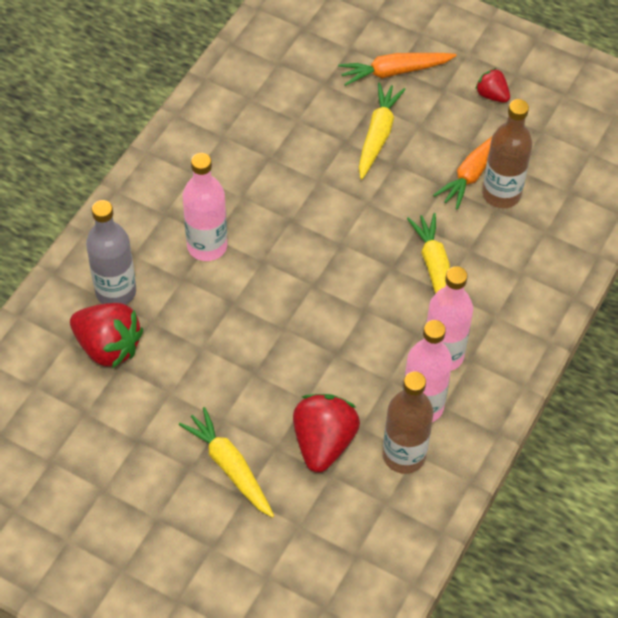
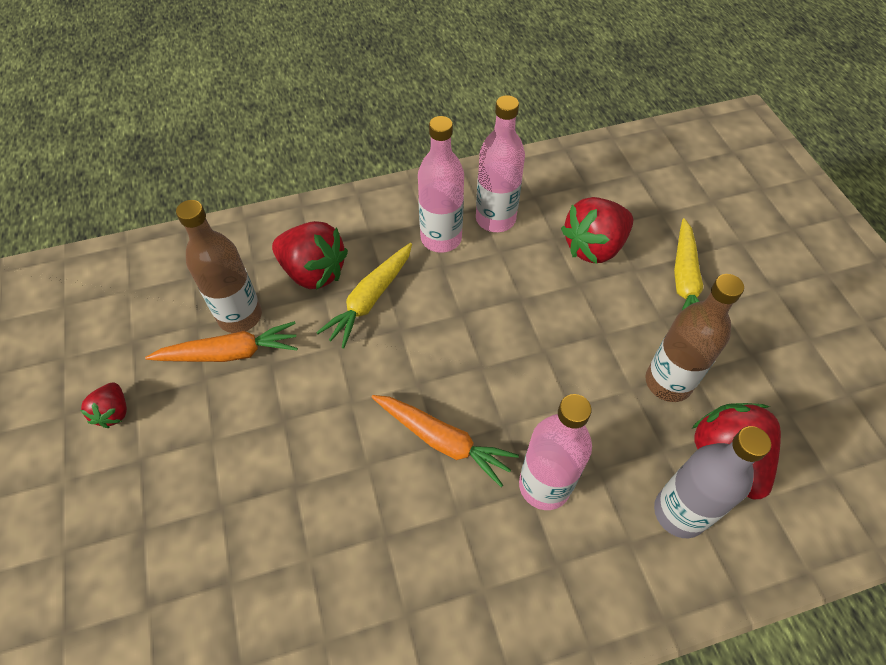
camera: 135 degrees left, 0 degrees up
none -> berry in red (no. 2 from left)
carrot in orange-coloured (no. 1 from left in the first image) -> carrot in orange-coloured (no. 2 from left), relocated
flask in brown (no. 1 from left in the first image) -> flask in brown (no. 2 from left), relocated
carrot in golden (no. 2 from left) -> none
- - - -
Recreate the listing above word for word, dropping each picture it contains.

camera: 135 degrees left, 0 degrees up
none -> berry in red (no. 2 from left)
carrot in orange-coloured (no. 1 from left in the first image) -> carrot in orange-coloured (no. 2 from left), relocated
flask in brown (no. 1 from left in the first image) -> flask in brown (no. 2 from left), relocated
carrot in golden (no. 2 from left) -> none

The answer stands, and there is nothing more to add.